• [WHAT IS BEING ASKED]
Copy, from the data below, each line that has the word "FILT".

• [MATERIAL FOR THIS TASK]
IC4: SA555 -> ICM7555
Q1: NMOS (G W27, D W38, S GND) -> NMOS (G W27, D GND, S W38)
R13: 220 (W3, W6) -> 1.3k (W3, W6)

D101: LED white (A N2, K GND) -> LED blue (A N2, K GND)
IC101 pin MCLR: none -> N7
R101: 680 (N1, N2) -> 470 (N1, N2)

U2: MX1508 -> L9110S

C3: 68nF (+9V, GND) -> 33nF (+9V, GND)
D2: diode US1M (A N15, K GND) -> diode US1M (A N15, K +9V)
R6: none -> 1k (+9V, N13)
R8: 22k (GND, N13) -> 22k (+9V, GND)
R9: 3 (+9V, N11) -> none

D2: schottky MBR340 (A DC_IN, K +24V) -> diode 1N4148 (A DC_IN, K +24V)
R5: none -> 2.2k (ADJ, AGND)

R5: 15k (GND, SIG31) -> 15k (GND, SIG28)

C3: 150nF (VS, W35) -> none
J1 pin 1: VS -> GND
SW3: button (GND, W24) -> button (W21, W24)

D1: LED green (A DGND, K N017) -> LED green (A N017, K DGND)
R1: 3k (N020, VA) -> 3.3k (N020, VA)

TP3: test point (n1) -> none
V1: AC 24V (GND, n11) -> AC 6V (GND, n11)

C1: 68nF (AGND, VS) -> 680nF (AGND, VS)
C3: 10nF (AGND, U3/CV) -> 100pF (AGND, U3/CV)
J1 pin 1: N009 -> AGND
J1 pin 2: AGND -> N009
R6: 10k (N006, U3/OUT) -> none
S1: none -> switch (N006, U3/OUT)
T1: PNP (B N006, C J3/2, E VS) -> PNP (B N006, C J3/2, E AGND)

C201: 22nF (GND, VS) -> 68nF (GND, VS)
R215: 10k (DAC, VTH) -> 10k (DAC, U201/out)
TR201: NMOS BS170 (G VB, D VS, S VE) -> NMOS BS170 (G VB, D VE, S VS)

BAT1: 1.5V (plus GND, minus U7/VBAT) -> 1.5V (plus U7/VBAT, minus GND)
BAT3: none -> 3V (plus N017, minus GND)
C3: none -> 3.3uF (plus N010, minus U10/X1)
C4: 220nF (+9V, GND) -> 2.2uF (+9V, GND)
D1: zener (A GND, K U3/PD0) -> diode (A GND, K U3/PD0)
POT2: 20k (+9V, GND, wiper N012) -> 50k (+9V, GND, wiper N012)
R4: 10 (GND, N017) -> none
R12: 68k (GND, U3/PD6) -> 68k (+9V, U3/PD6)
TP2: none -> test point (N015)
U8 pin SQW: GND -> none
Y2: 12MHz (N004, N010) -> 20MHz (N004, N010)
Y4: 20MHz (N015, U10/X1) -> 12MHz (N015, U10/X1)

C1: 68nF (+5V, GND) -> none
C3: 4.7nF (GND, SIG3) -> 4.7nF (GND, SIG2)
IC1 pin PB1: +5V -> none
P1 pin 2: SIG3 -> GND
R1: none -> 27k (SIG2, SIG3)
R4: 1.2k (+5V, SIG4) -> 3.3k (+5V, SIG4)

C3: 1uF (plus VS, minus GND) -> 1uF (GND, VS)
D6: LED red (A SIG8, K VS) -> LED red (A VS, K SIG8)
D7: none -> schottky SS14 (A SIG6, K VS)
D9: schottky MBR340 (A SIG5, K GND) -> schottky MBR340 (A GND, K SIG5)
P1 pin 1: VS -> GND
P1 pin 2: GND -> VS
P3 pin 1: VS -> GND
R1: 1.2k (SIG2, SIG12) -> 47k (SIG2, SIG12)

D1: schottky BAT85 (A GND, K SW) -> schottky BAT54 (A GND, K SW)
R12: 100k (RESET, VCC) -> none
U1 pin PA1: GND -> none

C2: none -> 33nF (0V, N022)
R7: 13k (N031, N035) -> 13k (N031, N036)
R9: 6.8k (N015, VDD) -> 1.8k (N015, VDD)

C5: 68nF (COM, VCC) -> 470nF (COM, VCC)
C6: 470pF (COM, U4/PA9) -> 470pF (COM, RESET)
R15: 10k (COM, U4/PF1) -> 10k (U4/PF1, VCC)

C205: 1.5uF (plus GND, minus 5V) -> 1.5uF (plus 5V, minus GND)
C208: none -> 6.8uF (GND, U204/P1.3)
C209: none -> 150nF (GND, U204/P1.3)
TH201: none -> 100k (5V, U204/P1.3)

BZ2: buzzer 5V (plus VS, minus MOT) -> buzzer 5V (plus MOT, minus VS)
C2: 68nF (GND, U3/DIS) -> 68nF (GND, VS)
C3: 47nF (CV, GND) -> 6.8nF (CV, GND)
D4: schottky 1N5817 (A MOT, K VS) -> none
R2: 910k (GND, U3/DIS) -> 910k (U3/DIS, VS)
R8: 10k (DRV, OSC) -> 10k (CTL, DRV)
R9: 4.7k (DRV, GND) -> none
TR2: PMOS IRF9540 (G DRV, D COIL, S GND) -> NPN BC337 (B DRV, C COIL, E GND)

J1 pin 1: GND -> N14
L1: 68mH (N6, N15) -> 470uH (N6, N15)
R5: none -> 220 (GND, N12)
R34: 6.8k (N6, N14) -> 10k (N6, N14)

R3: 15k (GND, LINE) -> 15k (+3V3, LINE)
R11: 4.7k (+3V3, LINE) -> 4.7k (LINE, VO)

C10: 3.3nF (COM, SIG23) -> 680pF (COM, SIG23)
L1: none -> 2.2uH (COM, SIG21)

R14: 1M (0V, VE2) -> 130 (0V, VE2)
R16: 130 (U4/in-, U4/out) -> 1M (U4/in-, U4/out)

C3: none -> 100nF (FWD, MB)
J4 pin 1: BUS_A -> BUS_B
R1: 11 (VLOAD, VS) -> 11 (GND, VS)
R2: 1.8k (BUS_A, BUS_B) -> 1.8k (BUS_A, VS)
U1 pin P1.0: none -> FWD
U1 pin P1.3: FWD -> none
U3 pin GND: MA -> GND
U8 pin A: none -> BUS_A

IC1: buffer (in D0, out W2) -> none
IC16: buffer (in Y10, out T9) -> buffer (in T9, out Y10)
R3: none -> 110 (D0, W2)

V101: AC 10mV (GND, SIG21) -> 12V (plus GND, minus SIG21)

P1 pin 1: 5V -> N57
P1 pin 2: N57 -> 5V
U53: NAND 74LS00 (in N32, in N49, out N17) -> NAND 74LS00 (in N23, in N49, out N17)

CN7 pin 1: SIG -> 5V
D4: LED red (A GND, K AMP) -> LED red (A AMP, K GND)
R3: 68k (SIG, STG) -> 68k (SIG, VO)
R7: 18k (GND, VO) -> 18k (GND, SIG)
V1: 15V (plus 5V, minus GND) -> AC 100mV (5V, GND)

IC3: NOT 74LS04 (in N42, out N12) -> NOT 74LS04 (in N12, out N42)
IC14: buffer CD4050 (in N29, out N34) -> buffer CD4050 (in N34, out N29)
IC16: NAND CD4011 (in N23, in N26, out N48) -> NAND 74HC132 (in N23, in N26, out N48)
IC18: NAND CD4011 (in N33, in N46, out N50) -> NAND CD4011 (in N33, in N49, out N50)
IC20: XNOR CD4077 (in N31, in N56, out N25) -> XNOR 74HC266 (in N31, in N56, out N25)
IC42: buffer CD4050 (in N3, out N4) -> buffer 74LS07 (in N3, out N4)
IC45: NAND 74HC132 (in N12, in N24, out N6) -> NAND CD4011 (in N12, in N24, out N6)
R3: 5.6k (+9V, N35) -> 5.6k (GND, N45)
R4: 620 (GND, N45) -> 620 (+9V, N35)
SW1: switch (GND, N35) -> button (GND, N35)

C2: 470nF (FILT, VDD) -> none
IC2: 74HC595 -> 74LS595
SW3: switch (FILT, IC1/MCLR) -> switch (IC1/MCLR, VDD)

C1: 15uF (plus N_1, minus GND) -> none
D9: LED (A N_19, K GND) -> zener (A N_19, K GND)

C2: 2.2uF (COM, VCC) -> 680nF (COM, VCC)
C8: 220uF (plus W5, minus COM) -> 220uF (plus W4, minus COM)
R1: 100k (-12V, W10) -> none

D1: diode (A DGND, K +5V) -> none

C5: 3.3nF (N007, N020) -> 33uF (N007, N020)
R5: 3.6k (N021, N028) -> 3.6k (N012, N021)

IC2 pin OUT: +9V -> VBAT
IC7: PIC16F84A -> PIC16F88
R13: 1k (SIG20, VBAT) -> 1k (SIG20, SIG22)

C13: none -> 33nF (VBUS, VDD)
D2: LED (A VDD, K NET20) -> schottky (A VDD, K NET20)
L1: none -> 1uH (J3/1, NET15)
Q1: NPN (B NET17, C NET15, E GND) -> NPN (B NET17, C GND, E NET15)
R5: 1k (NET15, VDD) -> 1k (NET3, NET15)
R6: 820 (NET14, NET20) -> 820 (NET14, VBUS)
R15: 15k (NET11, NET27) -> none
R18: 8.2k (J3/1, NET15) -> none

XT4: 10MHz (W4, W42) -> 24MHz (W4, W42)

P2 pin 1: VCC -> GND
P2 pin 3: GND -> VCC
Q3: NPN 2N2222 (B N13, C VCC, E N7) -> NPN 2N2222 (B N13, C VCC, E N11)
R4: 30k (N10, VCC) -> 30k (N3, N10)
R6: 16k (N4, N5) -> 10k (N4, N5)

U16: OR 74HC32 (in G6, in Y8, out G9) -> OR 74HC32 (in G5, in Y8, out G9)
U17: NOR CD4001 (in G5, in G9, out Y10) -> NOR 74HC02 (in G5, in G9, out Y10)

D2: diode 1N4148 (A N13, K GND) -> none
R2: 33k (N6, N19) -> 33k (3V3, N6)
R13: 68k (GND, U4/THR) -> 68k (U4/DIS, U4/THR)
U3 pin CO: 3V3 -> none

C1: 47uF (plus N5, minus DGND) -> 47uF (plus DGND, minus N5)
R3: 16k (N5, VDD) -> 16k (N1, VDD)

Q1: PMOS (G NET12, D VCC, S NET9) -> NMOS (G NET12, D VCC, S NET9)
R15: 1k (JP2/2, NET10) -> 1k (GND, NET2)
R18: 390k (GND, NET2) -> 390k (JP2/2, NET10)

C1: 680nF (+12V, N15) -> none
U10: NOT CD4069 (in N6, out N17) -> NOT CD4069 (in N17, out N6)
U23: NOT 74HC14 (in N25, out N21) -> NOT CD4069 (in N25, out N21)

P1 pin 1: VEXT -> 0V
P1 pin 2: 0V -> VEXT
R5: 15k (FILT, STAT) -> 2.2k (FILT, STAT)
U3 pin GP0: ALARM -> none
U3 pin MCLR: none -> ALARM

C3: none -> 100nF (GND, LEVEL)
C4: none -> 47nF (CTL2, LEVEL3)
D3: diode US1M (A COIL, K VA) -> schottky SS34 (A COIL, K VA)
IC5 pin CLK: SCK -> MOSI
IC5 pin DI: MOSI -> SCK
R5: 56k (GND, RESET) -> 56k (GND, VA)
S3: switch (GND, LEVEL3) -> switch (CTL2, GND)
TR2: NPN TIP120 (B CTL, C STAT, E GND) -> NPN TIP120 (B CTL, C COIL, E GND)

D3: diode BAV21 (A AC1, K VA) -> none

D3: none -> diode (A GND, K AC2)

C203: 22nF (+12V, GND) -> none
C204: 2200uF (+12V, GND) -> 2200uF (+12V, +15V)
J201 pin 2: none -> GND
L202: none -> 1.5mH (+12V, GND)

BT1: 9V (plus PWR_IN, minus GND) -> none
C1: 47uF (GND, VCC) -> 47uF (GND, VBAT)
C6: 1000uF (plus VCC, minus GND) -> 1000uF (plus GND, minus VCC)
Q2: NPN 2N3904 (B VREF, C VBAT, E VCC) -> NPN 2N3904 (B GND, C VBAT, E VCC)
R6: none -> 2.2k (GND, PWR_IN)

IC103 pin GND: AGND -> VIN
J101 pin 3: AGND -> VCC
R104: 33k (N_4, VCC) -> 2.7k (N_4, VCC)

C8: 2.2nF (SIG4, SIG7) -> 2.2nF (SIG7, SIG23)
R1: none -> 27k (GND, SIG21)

• [ANSWER]
C2: 470nF (FILT, VDD) -> none
SW3: switch (FILT, IC1/MCLR) -> switch (IC1/MCLR, VDD)
R5: 15k (FILT, STAT) -> 2.2k (FILT, STAT)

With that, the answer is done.